[[ Data for review, beginning ]]
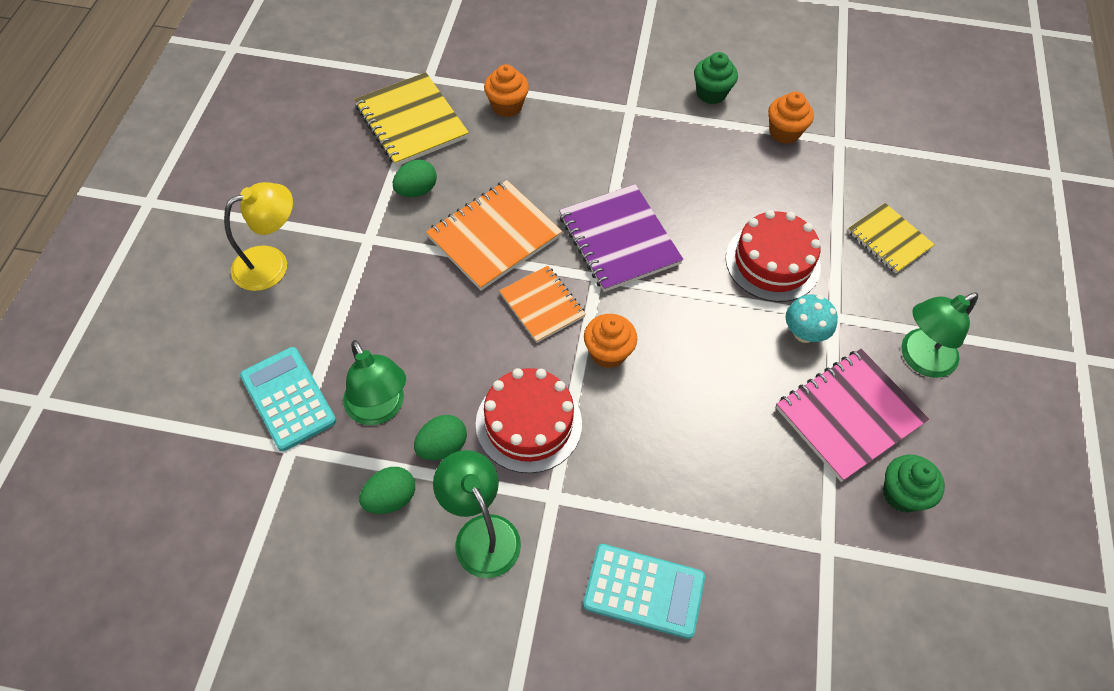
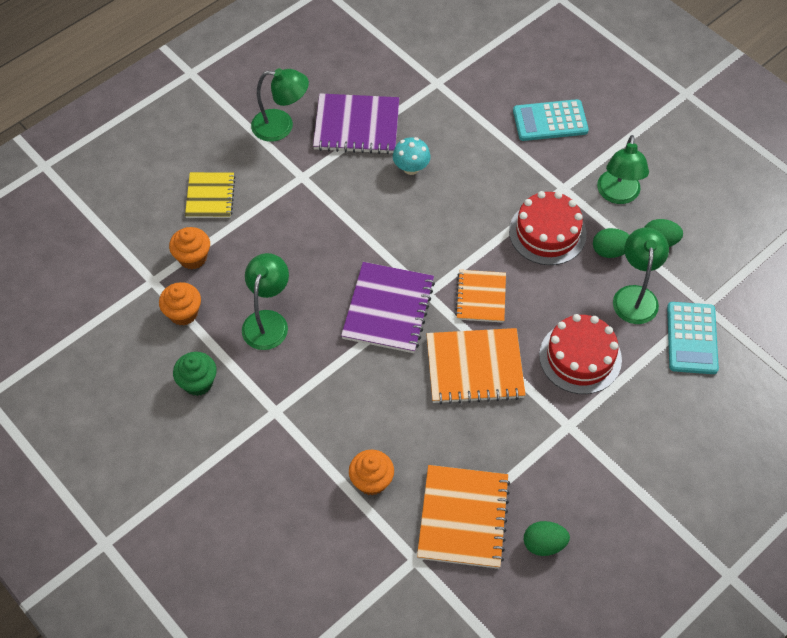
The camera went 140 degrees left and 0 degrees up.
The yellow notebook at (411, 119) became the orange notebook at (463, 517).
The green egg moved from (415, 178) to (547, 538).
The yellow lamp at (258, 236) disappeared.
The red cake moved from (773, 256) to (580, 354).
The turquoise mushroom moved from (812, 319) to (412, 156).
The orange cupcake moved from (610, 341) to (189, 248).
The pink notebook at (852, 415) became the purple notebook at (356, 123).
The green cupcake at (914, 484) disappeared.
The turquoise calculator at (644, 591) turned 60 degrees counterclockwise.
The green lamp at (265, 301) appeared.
[[ Data for review, end ]]
◆ Exercise requirements: Please return exactly the lines from the one containing "The turquoise calculator" through the end of the entries above, adding no other line.

◆ Result of this exercise:
The turquoise calculator at (644, 591) turned 60 degrees counterclockwise.
The green lamp at (265, 301) appeared.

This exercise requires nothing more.